**Directive**
How do the lines below between the ones holding "camera: 70 degrees right, 5 degrees down" and "(544, 210) = (773, 472): purple", inclusive, read? Give them again exactly, with no other lines.

**Provided data**
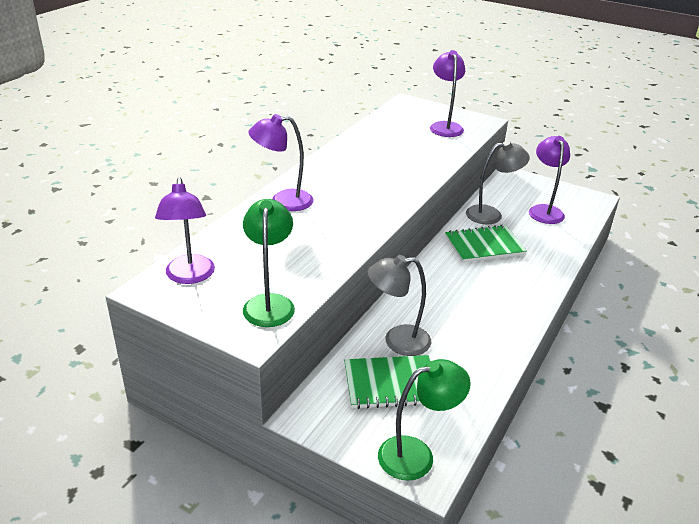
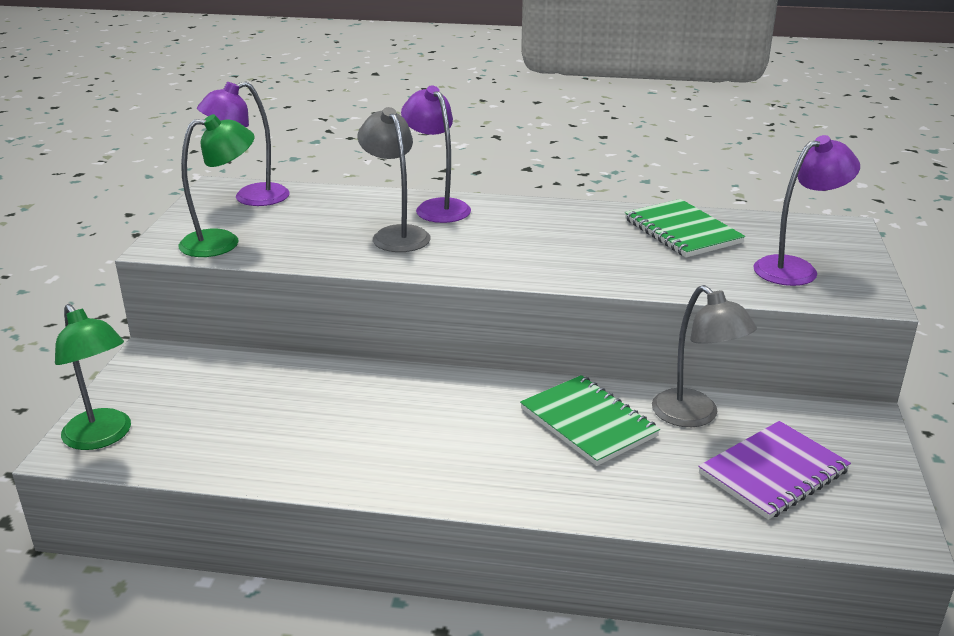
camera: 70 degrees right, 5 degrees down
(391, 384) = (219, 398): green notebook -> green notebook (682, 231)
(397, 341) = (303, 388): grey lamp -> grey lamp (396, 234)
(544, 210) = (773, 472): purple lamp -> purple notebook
...
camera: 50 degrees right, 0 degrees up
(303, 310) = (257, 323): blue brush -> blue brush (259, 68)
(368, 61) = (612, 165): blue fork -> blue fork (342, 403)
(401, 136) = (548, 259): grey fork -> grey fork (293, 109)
--
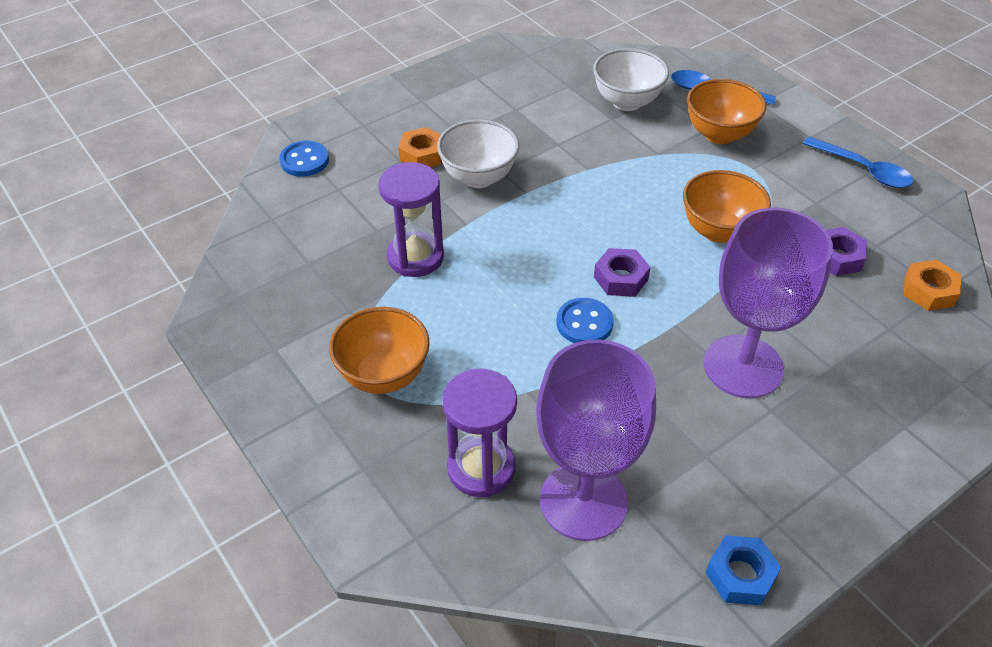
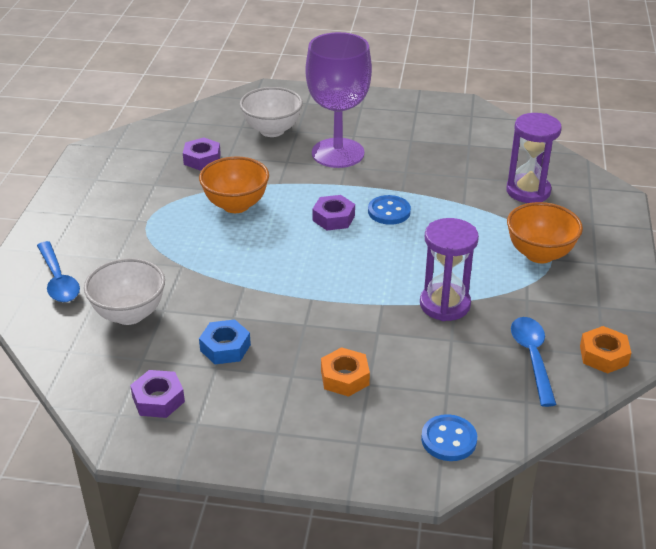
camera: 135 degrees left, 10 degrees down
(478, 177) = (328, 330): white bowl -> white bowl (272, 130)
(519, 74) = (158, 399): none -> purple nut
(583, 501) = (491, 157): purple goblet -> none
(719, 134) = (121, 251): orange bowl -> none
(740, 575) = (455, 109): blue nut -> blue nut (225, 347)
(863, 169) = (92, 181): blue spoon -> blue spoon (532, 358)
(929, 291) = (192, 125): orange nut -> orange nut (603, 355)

**Exercise output**
camera: 70 degrees right, 5 degrees down
(391, 384) = (219, 398): green notebook -> green notebook (682, 231)
(397, 341) = (303, 388): grey lamp -> grey lamp (396, 234)
(544, 210) = (773, 472): purple lamp -> purple notebook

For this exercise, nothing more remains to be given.